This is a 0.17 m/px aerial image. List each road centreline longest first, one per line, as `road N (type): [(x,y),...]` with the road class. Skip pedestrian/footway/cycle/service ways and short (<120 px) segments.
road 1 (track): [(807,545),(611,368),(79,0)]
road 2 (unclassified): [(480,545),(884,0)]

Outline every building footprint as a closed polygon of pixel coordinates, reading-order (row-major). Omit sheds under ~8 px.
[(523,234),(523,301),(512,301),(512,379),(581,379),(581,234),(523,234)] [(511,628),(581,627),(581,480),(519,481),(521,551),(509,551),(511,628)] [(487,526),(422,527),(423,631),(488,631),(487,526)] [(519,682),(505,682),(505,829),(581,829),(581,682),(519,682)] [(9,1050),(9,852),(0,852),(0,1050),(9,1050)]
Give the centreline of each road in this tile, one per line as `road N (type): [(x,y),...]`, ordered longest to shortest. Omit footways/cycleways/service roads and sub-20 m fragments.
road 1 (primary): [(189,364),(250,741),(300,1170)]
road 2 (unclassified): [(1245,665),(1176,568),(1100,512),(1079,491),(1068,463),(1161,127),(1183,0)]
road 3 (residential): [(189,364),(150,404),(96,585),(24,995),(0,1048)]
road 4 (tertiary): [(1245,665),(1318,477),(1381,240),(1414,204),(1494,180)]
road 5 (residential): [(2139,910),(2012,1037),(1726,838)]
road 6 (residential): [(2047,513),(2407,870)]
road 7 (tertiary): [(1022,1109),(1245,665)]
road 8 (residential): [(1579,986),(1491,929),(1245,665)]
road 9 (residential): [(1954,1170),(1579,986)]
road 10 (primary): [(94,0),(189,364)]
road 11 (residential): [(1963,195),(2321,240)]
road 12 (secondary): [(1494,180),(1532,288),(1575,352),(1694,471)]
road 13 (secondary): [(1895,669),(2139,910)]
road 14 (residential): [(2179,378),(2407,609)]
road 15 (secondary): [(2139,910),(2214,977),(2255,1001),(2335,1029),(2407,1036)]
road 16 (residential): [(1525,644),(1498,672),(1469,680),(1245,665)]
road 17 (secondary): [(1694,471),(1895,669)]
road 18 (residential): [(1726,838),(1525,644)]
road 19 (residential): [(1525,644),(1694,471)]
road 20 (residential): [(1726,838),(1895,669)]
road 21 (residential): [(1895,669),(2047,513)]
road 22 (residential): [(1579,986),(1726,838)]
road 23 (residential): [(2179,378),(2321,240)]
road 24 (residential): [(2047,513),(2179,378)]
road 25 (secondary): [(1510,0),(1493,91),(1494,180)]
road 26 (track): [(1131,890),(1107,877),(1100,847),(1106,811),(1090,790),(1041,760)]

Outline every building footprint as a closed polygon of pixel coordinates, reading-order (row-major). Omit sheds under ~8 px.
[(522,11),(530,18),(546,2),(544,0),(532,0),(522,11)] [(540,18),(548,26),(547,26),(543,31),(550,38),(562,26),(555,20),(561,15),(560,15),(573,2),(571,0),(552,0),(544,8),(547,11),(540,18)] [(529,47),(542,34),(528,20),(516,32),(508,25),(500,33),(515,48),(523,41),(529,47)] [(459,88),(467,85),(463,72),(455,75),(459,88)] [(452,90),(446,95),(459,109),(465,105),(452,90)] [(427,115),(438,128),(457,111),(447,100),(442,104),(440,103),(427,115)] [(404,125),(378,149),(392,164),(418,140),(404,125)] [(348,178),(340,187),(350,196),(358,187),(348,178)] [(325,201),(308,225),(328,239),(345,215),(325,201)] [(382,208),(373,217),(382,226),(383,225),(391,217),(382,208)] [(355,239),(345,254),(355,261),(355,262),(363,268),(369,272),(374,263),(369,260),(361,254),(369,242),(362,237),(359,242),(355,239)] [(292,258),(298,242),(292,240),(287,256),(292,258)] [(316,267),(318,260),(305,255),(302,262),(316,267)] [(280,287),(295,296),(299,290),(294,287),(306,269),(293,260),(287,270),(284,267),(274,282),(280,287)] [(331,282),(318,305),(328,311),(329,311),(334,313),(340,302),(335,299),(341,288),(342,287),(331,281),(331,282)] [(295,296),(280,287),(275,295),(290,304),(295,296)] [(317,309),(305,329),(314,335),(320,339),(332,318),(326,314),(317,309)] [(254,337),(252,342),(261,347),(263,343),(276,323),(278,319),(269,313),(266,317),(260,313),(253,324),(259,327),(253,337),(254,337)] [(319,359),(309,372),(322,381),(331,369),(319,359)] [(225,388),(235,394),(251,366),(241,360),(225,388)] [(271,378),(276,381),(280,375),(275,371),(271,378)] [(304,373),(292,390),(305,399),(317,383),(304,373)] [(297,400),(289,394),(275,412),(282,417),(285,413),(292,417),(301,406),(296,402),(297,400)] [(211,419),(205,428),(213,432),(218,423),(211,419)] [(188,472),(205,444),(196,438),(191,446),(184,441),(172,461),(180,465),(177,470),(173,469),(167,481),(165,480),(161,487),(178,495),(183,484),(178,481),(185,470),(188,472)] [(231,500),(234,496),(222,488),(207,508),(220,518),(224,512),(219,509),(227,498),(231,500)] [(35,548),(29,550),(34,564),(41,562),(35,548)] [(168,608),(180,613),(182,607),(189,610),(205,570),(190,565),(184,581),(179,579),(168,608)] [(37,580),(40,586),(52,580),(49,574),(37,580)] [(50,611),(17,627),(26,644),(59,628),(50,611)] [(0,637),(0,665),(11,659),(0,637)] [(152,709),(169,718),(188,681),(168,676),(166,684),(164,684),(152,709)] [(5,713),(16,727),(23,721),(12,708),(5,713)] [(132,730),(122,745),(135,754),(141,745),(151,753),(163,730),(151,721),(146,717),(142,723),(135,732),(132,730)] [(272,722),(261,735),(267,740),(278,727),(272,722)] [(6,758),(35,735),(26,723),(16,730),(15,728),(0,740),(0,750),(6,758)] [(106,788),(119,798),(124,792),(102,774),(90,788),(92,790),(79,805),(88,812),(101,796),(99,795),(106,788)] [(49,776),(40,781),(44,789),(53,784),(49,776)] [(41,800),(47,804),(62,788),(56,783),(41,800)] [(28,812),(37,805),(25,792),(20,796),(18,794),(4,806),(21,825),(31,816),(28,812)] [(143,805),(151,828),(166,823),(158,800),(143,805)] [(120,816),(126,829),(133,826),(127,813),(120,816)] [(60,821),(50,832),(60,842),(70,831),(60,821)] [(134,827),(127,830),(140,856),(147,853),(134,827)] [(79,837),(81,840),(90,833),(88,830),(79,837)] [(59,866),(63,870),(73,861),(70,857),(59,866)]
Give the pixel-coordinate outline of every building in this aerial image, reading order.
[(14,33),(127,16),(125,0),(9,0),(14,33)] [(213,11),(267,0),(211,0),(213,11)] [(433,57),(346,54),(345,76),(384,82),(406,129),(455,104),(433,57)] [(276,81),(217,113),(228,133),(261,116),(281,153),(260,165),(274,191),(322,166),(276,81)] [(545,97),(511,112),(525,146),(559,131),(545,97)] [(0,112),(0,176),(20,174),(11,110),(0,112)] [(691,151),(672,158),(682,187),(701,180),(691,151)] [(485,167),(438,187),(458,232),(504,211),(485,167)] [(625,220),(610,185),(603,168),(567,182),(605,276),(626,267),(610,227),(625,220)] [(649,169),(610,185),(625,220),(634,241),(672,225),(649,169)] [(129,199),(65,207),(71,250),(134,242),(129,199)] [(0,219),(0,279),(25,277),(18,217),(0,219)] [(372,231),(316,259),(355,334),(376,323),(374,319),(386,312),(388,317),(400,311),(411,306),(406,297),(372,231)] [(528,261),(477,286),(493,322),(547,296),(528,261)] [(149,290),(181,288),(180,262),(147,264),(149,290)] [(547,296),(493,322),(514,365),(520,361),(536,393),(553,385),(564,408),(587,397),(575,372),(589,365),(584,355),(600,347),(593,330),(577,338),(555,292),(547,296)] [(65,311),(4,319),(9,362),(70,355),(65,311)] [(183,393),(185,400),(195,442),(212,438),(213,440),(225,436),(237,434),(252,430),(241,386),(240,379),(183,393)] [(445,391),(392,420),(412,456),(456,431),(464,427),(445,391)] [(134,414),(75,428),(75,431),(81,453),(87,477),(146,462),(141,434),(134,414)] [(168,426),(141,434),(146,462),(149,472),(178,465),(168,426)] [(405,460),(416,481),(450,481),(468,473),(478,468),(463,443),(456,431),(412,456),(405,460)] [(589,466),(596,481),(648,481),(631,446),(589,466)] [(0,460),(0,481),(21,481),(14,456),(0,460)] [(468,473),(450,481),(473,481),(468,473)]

YOUR GOAL »
When you find a line in the records that contains the word "Give", copy it.

TASK OUTPUT »
Give the centreline of each road in this tile, one per line as `road N (type): [(x,y),...]`, ordered longest to shortest. Omit footways/cycleways/service roads and sub-20 m fragments.
Give the pixel-coordinate outline of every building in this aerial image, reading order.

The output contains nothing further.